[Coordinate-based change listings]
#####

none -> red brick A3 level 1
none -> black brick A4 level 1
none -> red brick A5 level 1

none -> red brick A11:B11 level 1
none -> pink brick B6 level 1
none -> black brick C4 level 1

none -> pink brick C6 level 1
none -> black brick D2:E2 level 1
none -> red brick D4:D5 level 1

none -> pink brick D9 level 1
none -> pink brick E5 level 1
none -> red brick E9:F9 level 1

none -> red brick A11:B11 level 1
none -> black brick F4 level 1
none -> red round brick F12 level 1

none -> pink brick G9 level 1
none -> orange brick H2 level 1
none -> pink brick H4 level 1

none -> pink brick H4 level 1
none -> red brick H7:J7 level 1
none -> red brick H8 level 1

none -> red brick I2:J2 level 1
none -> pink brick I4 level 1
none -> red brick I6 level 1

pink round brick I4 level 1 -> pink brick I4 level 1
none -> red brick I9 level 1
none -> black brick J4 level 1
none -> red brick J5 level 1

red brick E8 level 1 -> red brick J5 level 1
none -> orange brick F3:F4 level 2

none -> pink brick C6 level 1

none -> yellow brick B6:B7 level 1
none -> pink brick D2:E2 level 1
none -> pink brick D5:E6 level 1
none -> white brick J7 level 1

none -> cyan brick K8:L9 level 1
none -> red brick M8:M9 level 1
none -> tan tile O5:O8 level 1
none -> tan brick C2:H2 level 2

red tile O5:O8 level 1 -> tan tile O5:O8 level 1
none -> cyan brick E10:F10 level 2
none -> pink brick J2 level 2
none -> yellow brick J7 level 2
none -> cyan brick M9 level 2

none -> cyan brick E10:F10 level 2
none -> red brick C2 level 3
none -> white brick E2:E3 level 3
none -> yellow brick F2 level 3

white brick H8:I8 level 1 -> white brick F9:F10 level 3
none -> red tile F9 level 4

#####

Work instruction ::
Return, from the data, each line that has the word "black" in it.

Answer space ::
none -> black brick A4 level 1
none -> black brick C4 level 1
none -> black brick D2:E2 level 1
none -> black brick F4 level 1
none -> black brick J4 level 1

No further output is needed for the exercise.